(PROBLEM DESCRIPTION):
In the data below, find the line containing "was: lampe (rose)", then set down that line and every later line up to and including the line containing "in_second: [380, 106, 430, 190]", exactly.

[Scene comparison data]
■ ■ ■ ■ ■

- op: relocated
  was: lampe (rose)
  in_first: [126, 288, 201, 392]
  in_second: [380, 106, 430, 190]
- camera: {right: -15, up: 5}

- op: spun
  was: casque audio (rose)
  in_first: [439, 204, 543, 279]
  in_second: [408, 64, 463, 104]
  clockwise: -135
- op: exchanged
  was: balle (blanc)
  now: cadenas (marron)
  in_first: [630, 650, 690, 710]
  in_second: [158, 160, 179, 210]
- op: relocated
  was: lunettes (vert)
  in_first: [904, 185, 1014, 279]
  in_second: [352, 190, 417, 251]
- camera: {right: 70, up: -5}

■ ■ ■ ■ ■

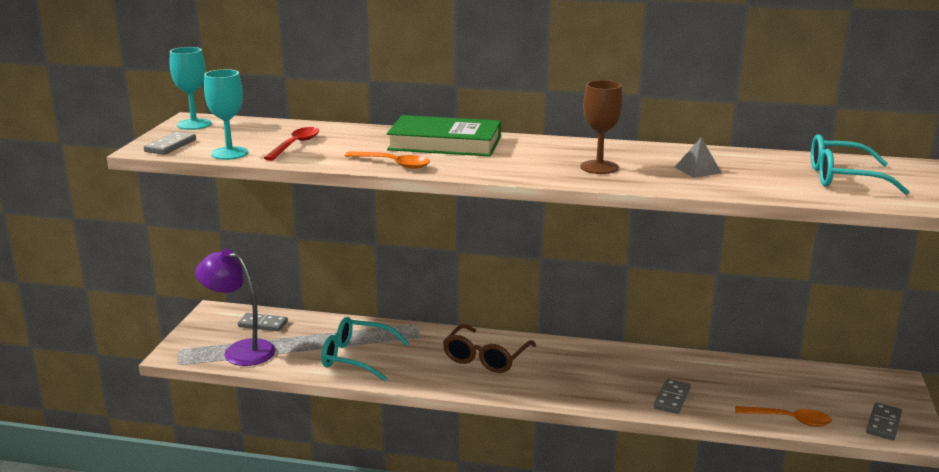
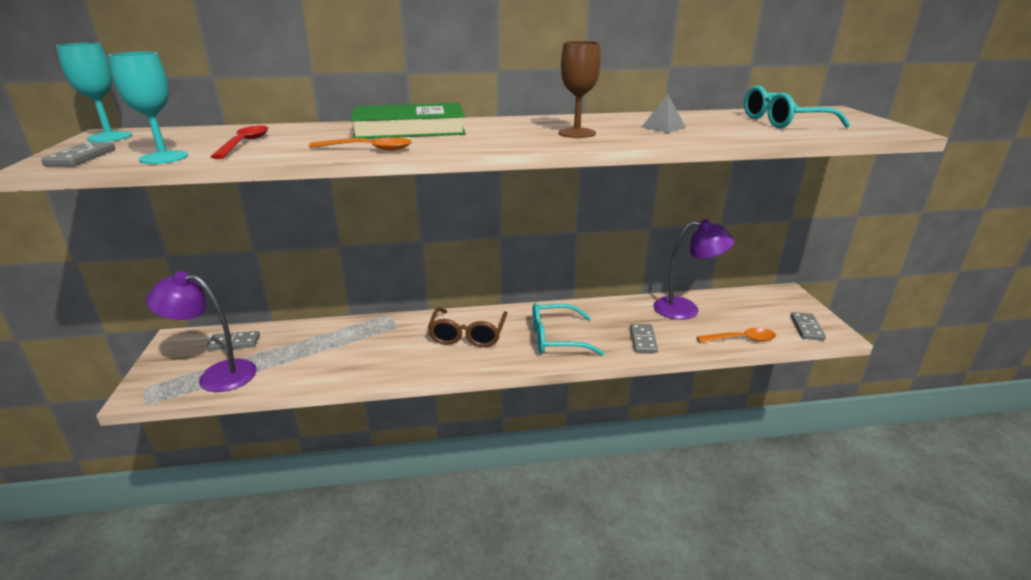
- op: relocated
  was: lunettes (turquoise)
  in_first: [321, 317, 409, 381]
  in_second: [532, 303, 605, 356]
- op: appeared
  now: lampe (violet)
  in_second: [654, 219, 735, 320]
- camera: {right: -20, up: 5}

■ ■ ■ ■ ■

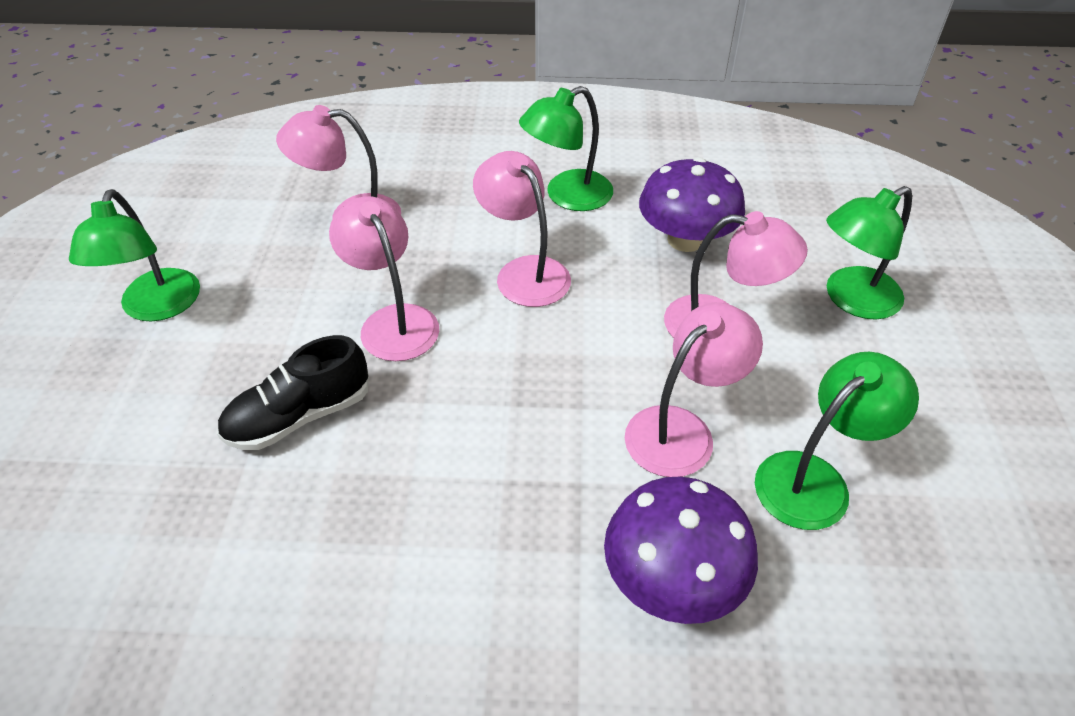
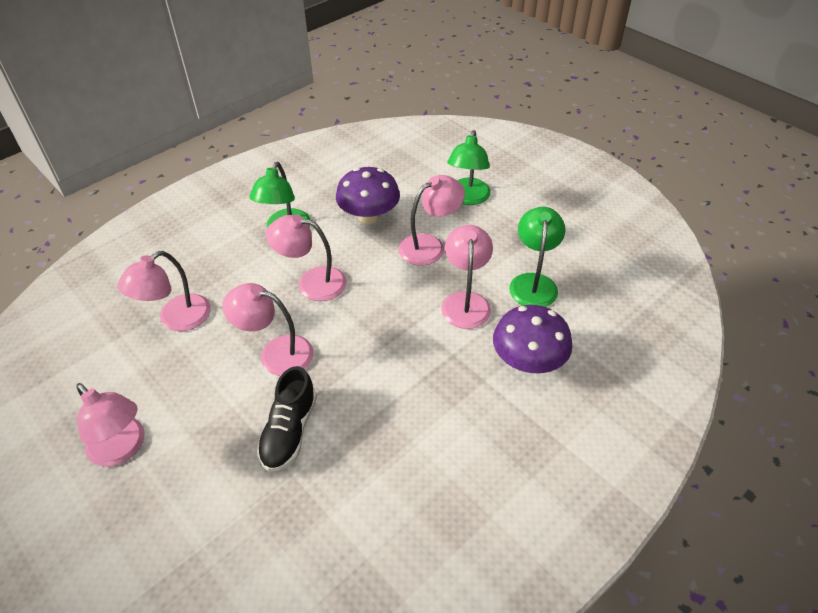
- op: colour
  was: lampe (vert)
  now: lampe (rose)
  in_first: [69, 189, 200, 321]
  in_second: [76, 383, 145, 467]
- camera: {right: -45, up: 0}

■ ■ ■ ■ ■

(OUTPUT FOR THIS TASK):
  was: lampe (rose)
  in_first: [126, 288, 201, 392]
  in_second: [380, 106, 430, 190]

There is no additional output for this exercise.